§ Work instruction
Every entry below is to be copied exactly, with nothing omitted.

§ Records for processing
☆ ☆ ☆ ☆ ☆ ☆ ☆

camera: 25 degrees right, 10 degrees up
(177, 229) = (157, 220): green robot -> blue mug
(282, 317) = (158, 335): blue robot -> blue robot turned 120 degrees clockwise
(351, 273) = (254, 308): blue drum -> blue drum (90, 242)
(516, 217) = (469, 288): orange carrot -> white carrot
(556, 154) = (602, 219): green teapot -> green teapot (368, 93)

☆ ☆ ☆ ☆ ☆ ☆ ☆

§ Response area
camera: 25 degrees right, 10 degrees up
(177, 229) = (157, 220): green robot -> blue mug
(282, 317) = (158, 335): blue robot -> blue robot turned 120 degrees clockwise
(351, 273) = (254, 308): blue drum -> blue drum (90, 242)
(516, 217) = (469, 288): orange carrot -> white carrot
(556, 154) = (602, 219): green teapot -> green teapot (368, 93)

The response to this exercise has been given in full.